- _Task instructions_:
Among the entries below, how many lines hold "none"? Reply with the number only.

- _Dataset entries_:

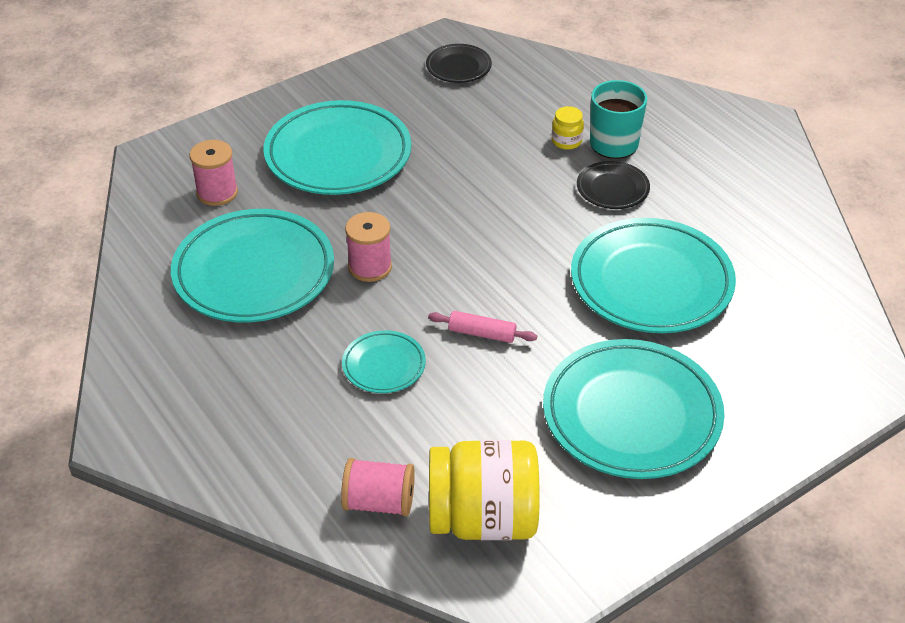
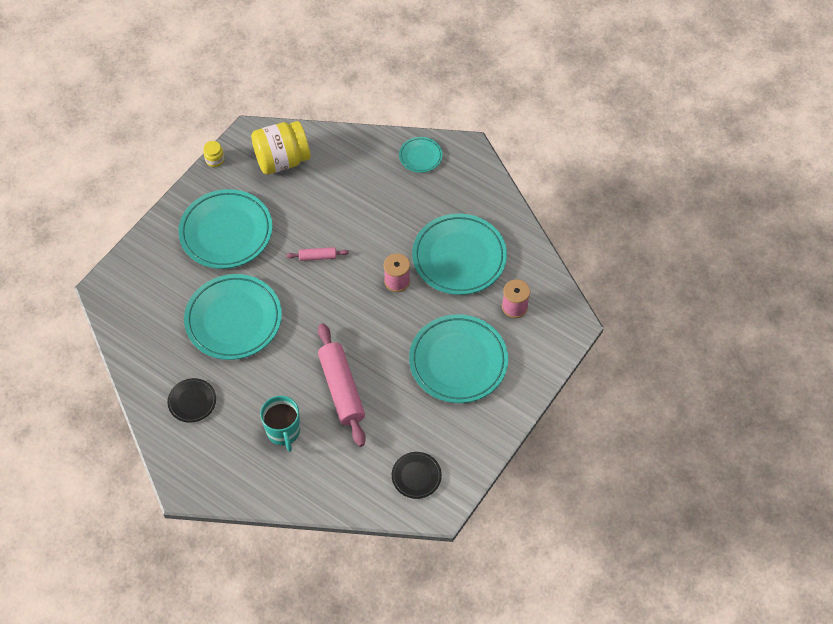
camera: 160 degrees right, 15 degrees up
(379, 502) = (332, 154): pink spool -> none
(384, 365) = (361, 222): turquoise plate -> turquoise plate (420, 156)
(515, 165) = (342, 389): none -> pink rolling pin
(566, 141) = (315, 422): yellow jar -> yellow jar (215, 160)
(612, 189) = (274, 388): black plate -> black plate (192, 401)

- _Final answer_:
2